What to do →
Would you return the lines between the one holding "PIR pin OUT: A0 -> 16" and the one holding "LINE pin DO: D10 -> D2", inclusive, and only those, exactly as they stand in the listing below?

** Given records follows **

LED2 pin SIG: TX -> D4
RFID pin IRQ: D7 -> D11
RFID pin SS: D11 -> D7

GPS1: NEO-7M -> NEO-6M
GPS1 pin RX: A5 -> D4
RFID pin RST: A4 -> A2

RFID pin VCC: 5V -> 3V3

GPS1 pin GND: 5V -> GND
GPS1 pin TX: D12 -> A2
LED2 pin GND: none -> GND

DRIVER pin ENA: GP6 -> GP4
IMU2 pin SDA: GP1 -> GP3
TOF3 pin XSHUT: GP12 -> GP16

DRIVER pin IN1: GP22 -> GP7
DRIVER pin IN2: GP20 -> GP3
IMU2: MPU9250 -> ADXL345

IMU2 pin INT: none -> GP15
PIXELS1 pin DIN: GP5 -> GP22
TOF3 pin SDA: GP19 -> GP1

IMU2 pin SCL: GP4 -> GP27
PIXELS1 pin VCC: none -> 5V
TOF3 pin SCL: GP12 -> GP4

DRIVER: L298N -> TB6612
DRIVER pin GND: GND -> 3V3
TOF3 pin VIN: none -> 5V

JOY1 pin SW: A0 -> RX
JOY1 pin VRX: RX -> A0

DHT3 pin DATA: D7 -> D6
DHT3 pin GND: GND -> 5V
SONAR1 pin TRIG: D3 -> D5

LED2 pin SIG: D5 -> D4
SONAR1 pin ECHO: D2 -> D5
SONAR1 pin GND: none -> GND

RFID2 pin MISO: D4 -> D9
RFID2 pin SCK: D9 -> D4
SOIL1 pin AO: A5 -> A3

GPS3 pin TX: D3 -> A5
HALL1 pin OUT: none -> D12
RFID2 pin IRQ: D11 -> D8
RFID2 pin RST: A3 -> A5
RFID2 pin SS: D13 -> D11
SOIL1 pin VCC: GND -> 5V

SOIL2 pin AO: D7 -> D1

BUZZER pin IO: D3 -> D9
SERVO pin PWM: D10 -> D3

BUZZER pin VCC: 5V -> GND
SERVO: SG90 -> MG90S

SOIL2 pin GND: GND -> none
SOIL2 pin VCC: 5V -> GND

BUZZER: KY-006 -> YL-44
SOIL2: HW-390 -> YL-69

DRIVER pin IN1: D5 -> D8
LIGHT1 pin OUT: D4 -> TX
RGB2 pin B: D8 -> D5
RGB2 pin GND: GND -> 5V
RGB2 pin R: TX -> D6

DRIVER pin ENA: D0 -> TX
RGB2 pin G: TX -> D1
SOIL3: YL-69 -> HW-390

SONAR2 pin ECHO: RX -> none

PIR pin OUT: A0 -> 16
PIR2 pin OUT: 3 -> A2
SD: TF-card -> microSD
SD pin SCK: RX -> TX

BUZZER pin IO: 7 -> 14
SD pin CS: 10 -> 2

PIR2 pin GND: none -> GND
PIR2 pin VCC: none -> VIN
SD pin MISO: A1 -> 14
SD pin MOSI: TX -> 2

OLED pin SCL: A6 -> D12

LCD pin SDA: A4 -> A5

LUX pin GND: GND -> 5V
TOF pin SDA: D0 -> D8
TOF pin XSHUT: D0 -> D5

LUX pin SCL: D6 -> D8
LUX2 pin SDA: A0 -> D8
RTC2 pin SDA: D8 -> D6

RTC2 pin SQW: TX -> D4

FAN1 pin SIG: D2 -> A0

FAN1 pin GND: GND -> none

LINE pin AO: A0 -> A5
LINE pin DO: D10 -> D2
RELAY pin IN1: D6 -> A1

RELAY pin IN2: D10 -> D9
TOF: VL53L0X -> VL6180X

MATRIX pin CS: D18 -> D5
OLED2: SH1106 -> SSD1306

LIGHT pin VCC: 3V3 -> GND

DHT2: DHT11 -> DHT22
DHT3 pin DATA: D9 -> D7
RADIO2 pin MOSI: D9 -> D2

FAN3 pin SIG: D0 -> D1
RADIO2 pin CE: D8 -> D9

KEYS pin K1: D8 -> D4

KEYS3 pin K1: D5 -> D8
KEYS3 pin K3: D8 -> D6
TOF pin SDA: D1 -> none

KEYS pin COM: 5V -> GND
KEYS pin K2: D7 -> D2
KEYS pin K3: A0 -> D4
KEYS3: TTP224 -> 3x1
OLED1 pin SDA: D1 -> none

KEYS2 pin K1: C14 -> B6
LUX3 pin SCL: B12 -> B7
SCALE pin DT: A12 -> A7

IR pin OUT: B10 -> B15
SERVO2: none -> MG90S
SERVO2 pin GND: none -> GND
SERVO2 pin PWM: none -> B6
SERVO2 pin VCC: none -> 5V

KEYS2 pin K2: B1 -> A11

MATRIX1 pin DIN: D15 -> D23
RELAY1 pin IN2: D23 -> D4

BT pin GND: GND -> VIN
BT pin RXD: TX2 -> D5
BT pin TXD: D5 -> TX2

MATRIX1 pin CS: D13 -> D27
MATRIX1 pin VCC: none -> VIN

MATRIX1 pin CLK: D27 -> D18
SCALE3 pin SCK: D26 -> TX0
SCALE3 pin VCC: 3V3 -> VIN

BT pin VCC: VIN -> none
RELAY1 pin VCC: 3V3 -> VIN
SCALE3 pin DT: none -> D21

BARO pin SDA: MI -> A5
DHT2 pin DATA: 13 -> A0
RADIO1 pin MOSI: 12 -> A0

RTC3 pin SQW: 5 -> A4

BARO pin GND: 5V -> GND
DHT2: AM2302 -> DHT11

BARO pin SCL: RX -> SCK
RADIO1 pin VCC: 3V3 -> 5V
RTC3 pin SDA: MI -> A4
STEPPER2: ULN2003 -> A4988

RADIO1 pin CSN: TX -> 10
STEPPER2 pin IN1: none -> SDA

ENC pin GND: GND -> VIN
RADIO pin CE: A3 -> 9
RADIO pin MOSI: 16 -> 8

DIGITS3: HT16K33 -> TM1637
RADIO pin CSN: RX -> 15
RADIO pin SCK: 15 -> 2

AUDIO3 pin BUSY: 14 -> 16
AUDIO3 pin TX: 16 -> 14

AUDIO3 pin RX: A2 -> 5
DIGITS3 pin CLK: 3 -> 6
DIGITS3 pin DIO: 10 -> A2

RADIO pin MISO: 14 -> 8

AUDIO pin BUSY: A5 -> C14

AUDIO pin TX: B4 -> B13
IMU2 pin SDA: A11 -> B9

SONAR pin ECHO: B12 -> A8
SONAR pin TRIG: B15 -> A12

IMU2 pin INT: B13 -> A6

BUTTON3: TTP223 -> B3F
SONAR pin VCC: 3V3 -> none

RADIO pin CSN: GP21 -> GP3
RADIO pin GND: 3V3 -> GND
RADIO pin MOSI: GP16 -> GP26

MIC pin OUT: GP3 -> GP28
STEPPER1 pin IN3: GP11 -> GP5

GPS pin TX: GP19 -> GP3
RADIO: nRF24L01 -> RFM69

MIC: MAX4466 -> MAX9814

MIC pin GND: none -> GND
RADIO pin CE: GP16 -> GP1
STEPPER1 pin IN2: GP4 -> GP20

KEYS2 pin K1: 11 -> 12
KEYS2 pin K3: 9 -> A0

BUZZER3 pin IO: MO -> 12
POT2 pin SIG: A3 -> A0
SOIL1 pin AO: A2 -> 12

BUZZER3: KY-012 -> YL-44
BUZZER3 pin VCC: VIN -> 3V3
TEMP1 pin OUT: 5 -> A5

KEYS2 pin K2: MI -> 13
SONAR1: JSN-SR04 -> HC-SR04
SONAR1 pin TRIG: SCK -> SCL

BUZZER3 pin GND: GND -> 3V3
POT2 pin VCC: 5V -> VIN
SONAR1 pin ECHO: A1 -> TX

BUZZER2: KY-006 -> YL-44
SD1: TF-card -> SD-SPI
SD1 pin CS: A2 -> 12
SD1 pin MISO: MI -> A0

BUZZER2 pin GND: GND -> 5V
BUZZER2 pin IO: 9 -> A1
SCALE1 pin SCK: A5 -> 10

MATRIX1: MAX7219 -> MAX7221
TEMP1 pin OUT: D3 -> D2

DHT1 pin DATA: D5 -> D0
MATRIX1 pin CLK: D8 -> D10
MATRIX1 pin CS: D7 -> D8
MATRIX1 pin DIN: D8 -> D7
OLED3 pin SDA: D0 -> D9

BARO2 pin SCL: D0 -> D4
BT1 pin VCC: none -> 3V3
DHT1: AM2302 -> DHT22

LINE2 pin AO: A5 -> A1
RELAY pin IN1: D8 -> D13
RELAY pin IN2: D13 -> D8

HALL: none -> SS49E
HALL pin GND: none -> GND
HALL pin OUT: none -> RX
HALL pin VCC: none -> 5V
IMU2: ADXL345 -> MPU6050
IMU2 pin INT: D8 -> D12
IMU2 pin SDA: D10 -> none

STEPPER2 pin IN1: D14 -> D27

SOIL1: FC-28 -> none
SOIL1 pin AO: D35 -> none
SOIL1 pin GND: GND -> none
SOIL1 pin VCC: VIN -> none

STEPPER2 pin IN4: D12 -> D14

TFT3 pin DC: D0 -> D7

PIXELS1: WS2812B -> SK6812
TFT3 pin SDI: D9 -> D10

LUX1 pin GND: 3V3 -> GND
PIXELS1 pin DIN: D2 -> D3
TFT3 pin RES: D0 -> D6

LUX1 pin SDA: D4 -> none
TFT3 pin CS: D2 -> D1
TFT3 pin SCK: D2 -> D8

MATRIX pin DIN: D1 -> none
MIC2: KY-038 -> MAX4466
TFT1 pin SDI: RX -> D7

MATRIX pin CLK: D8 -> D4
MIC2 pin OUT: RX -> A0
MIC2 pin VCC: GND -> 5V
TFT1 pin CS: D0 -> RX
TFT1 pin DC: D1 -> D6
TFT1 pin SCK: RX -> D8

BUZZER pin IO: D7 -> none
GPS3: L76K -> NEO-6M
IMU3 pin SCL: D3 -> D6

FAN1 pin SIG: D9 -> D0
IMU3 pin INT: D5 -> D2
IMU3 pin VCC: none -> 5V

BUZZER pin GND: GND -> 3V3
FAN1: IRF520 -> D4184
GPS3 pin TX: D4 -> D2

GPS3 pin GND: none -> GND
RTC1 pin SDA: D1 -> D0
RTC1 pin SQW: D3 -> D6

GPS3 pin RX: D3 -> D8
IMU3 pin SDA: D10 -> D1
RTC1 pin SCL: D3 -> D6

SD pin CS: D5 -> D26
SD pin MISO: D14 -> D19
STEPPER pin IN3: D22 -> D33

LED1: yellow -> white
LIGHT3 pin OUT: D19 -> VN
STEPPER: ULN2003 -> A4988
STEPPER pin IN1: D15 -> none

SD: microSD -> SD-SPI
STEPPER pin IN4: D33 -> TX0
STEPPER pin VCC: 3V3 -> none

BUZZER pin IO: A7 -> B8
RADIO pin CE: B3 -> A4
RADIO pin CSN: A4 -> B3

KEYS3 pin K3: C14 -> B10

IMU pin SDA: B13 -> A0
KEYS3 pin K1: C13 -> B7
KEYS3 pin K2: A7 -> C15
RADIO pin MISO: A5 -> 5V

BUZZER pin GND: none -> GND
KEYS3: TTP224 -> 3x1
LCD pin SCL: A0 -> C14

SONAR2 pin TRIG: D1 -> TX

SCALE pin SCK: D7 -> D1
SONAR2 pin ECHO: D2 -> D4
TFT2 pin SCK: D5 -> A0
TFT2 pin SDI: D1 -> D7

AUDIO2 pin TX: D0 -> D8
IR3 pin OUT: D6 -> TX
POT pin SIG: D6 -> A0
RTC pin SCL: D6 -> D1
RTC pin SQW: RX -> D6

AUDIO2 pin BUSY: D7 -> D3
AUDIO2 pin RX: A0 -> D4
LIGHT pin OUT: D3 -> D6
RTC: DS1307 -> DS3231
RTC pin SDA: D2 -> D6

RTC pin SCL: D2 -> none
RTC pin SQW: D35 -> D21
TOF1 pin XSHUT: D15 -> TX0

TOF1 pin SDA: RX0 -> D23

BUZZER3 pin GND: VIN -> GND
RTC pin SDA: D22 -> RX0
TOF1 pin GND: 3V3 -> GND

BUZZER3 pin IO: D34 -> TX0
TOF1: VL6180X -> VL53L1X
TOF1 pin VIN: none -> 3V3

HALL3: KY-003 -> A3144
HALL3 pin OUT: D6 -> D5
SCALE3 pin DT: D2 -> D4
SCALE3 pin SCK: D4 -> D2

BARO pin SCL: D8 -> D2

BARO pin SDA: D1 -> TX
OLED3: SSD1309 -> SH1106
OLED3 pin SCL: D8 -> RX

** End of Given records **

Answer box →
PIR pin OUT: A0 -> 16
PIR2 pin OUT: 3 -> A2
SD: TF-card -> microSD
SD pin SCK: RX -> TX

BUZZER pin IO: 7 -> 14
SD pin CS: 10 -> 2

PIR2 pin GND: none -> GND
PIR2 pin VCC: none -> VIN
SD pin MISO: A1 -> 14
SD pin MOSI: TX -> 2

OLED pin SCL: A6 -> D12

LCD pin SDA: A4 -> A5

LUX pin GND: GND -> 5V
TOF pin SDA: D0 -> D8
TOF pin XSHUT: D0 -> D5

LUX pin SCL: D6 -> D8
LUX2 pin SDA: A0 -> D8
RTC2 pin SDA: D8 -> D6

RTC2 pin SQW: TX -> D4

FAN1 pin SIG: D2 -> A0

FAN1 pin GND: GND -> none

LINE pin AO: A0 -> A5
LINE pin DO: D10 -> D2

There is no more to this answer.